• Dataset
⟨

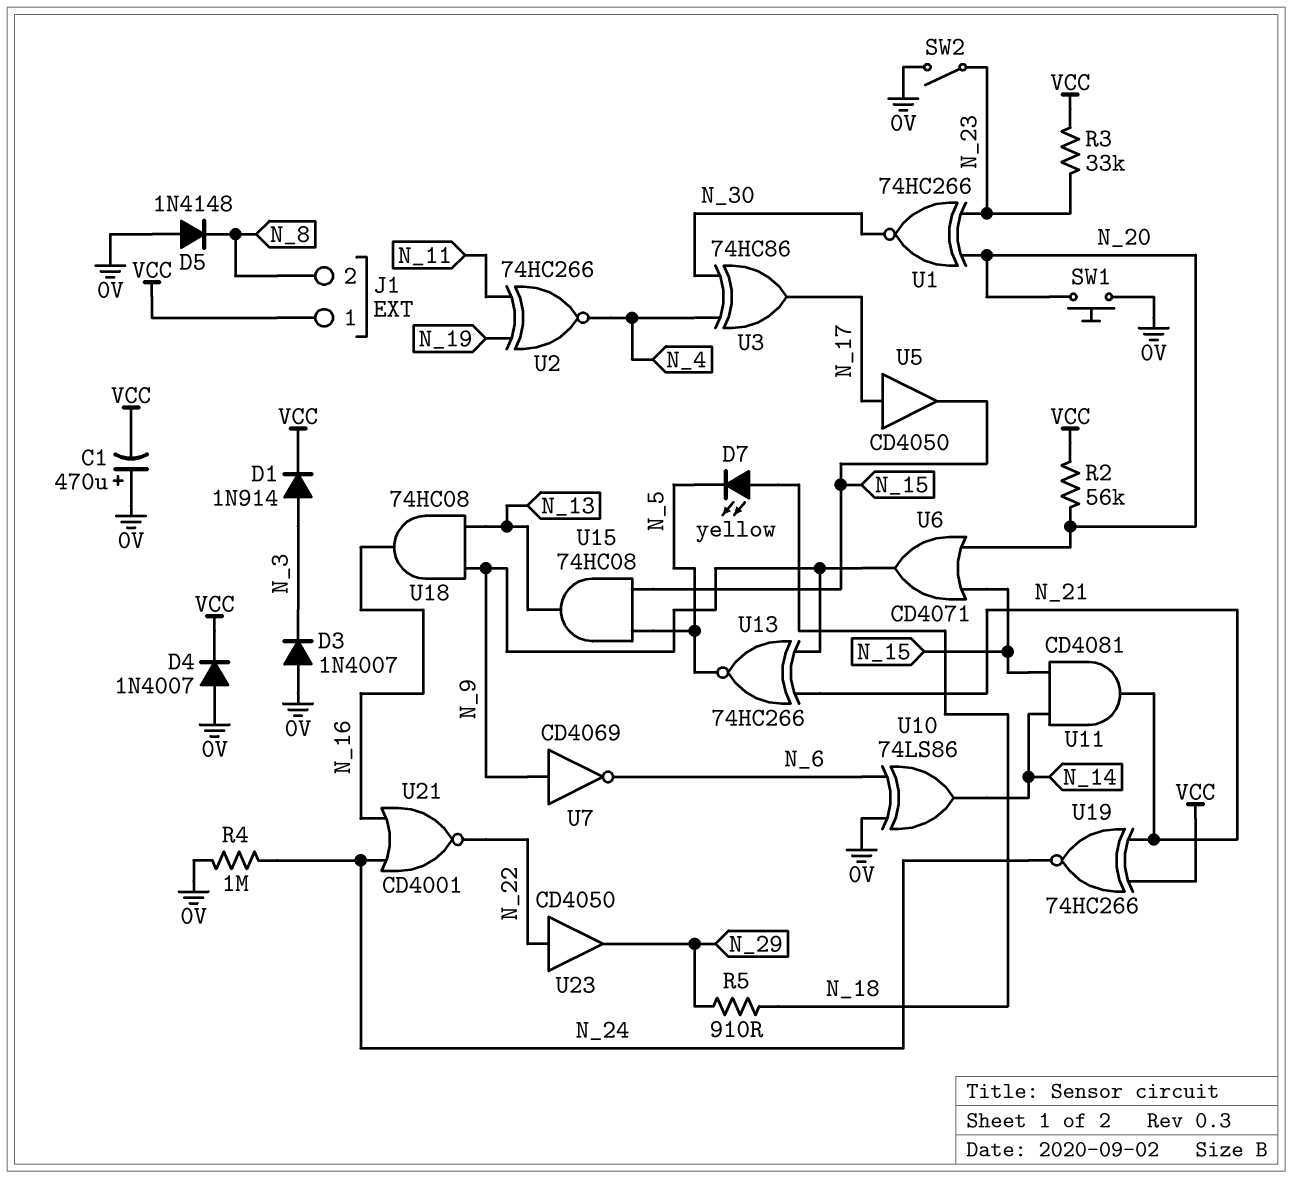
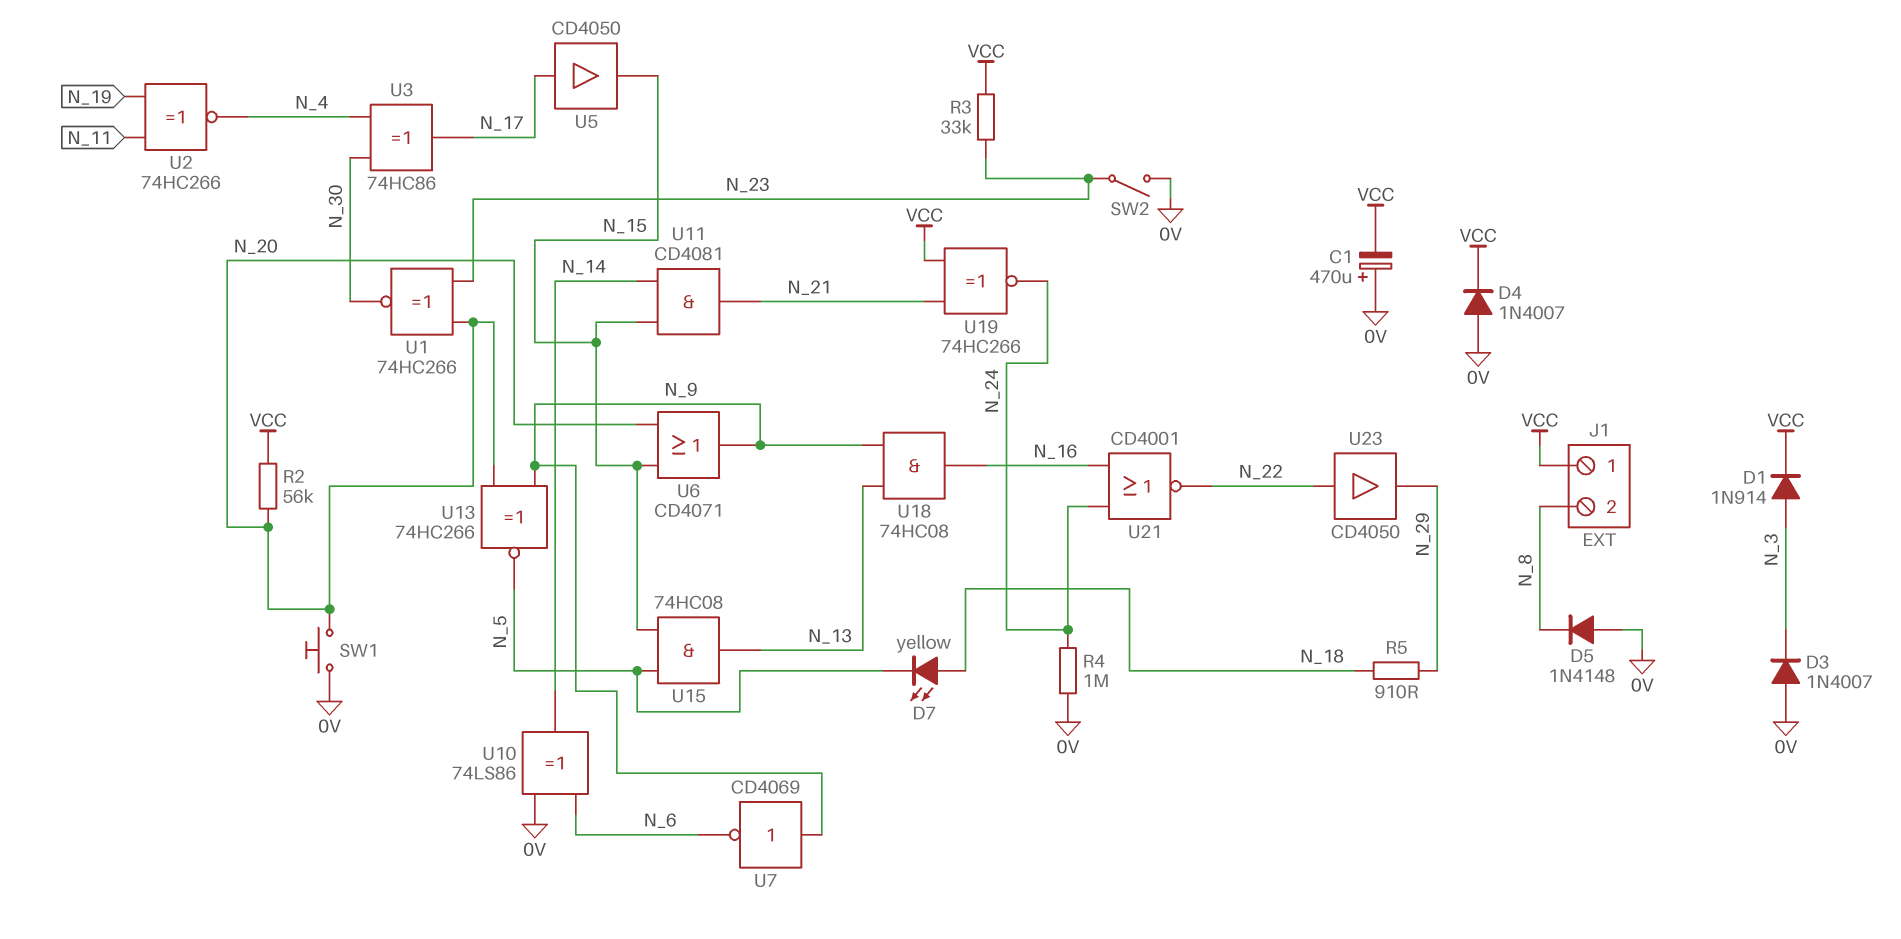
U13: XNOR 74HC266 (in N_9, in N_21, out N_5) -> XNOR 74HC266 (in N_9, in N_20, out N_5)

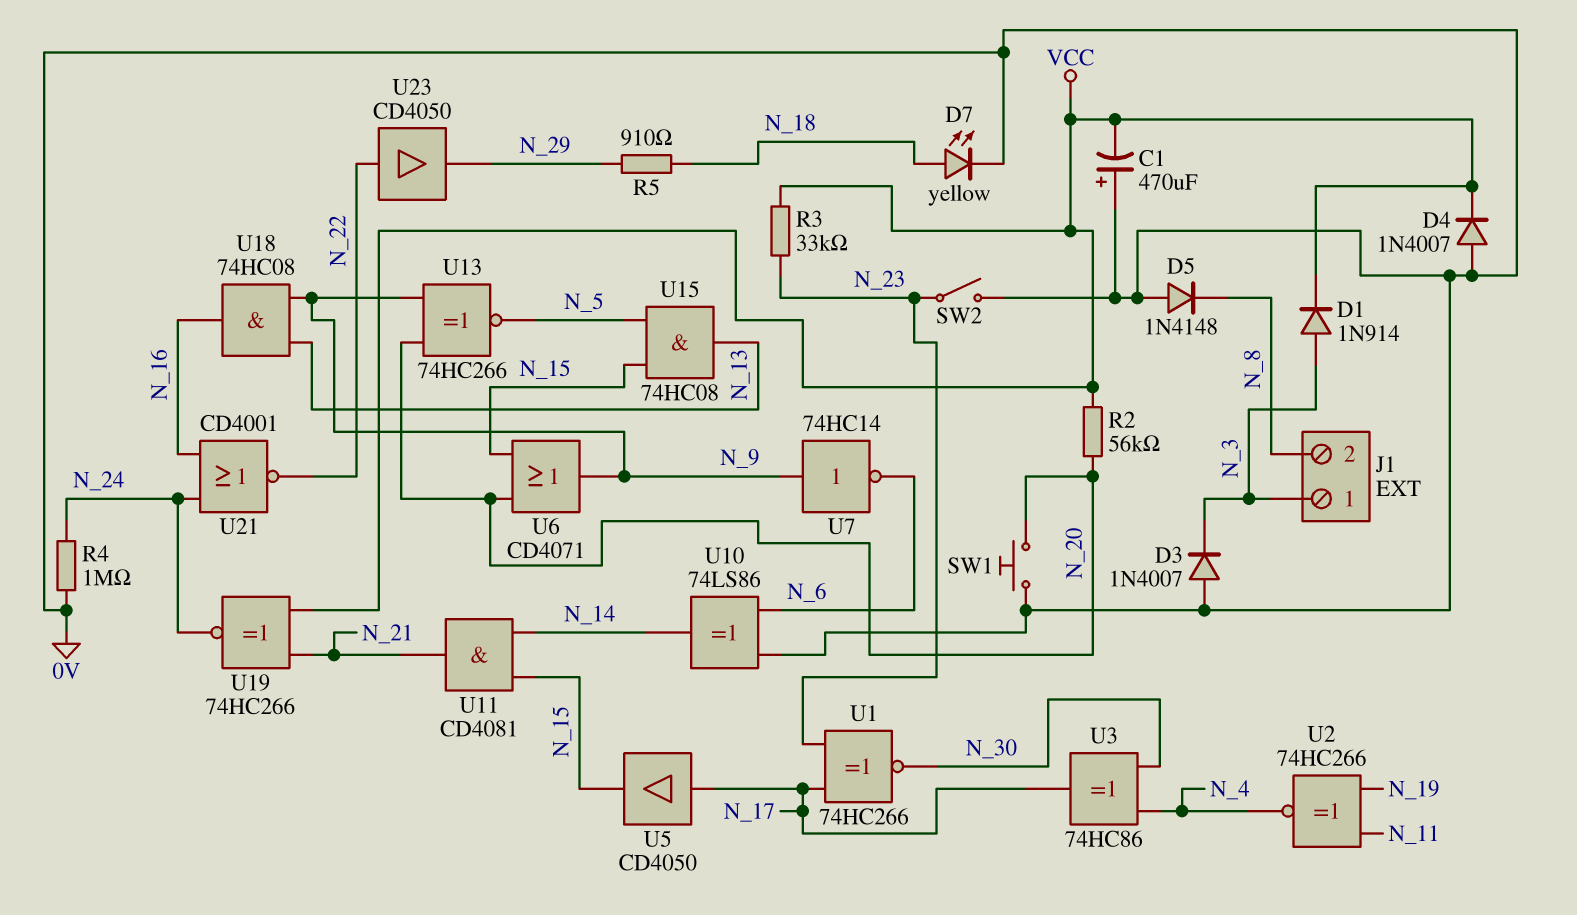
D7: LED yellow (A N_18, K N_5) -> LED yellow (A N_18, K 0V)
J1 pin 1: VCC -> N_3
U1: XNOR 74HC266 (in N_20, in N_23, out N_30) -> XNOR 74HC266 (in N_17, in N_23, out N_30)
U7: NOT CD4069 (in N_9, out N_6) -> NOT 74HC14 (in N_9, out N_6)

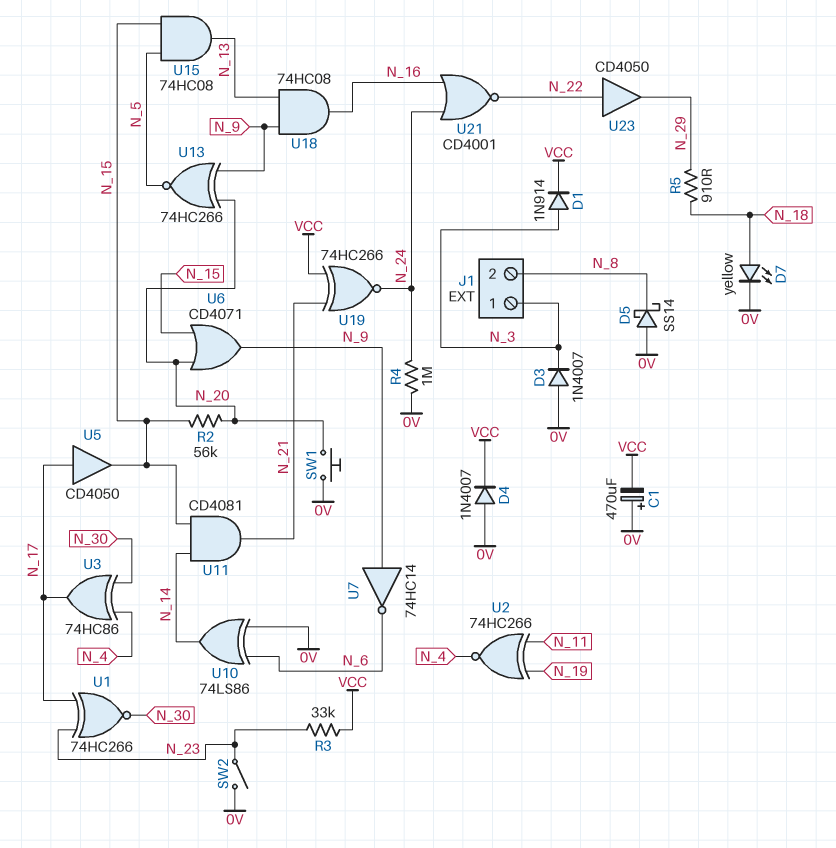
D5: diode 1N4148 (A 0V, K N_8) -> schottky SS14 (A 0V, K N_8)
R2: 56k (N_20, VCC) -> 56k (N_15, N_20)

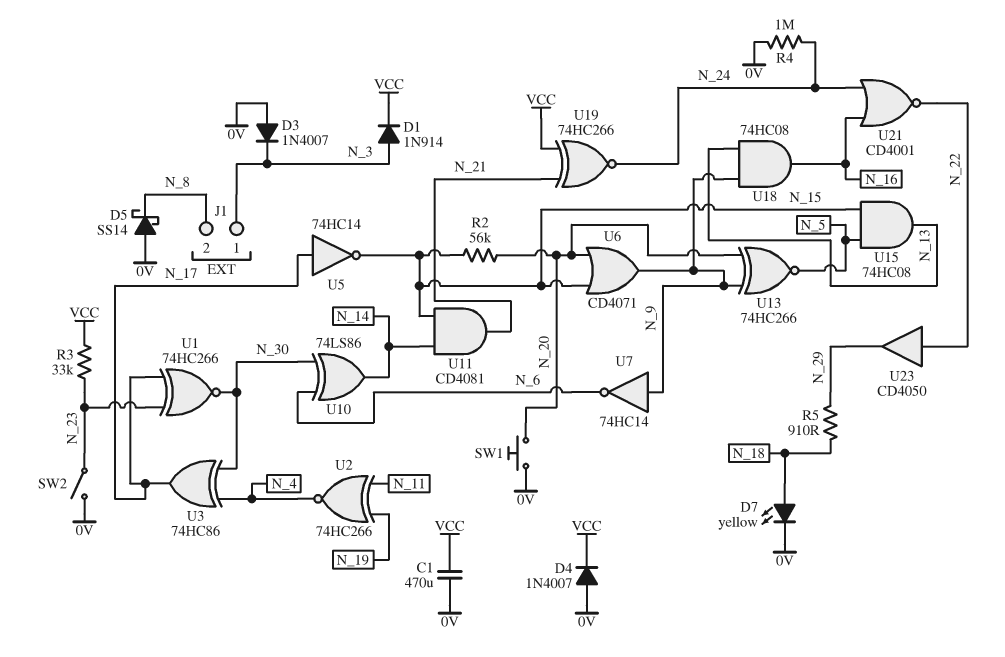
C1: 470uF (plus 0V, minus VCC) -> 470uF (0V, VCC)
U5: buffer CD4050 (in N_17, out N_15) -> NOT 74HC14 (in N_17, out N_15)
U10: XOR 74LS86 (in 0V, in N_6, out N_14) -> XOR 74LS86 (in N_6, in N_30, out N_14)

⟩
⟨

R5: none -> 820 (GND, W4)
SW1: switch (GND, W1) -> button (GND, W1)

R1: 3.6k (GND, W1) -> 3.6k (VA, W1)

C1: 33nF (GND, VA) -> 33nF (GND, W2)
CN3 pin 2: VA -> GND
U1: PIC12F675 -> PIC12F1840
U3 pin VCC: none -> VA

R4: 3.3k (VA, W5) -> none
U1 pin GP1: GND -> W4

⟩

• Directions for this task
Return each line of the material in which the string "none" can be found.

• Solution
R5: none -> 820 (GND, W4)
U3 pin VCC: none -> VA
R4: 3.3k (VA, W5) -> none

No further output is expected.